Exactly the lines from the one containing "pink teapot [69,156,141,229] -> none" through the end of the data below are to be reproduced, and nothing besides them.

SOURCE DATA
_ _ _ _ _ _ _
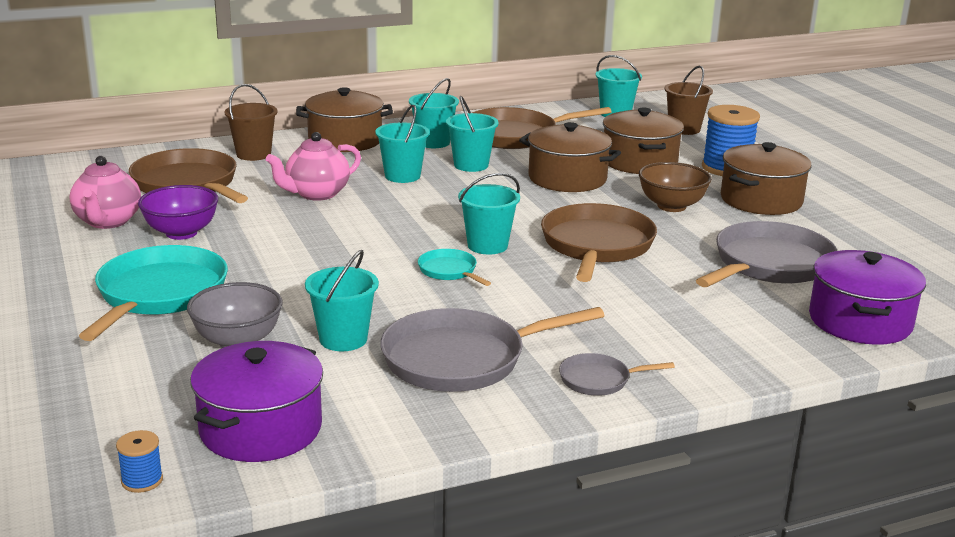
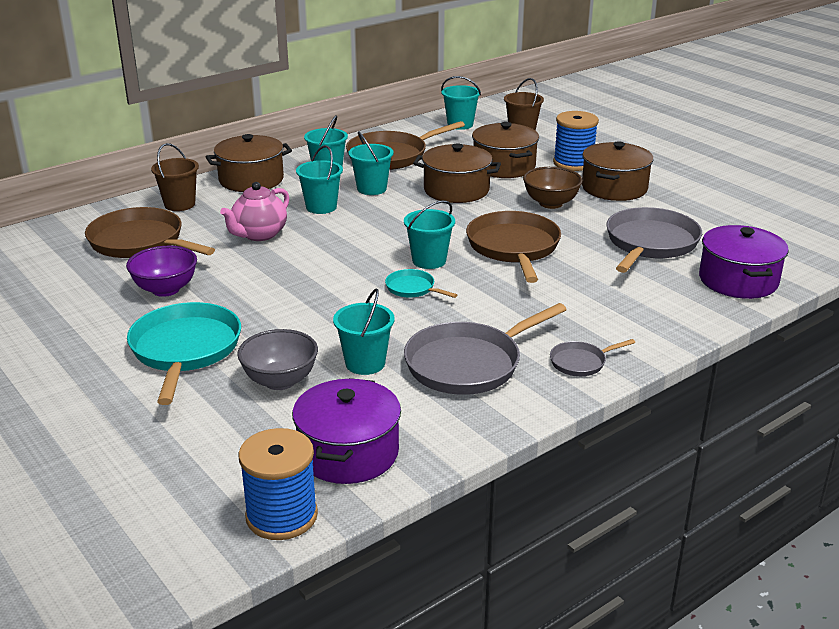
camera: 15 degrees left, 5 degrees up
pink teapot [69,156,141,229] -> none
blue spool [116,430,163,493] -> blue spool [238,428,318,540], size x2.12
_ _ _ _ _ _ _
RESPONSE AREA
pink teapot [69,156,141,229] -> none
blue spool [116,430,163,493] -> blue spool [238,428,318,540], size x2.12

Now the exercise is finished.